# Task details:
Only lines with the string "pyramid" matter here; gather them from the material below.

# Information:
════════
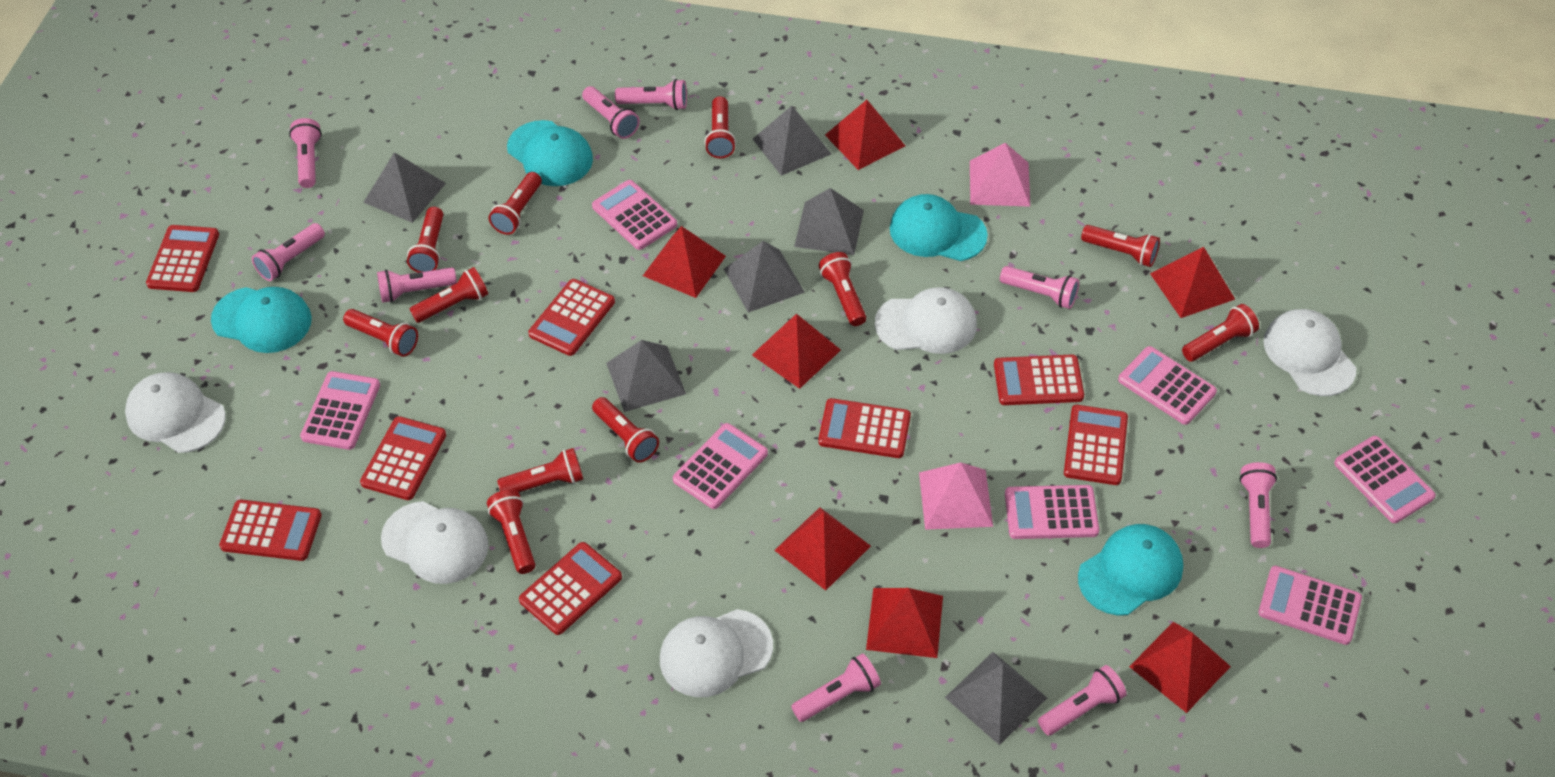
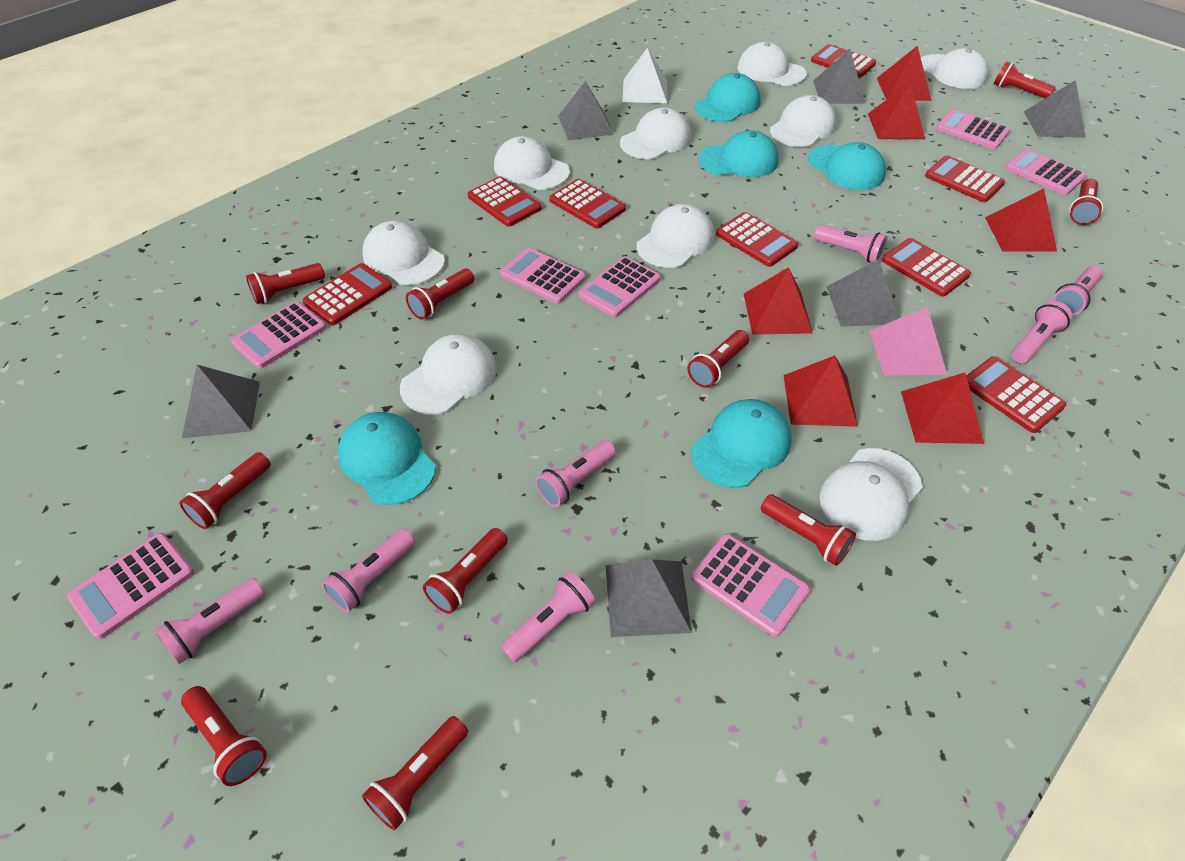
pink flashlight: 9 -> 7
pink pyramid: 2 -> 1
red flashlight: 11 -> 10
red pyramid: 7 -> 6
turquoise cap: 4 -> 5
white cap: 5 -> 9
white pyramid: 0 -> 1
════════
# Response area:
pink pyramid: 2 -> 1
red pyramid: 7 -> 6
white pyramid: 0 -> 1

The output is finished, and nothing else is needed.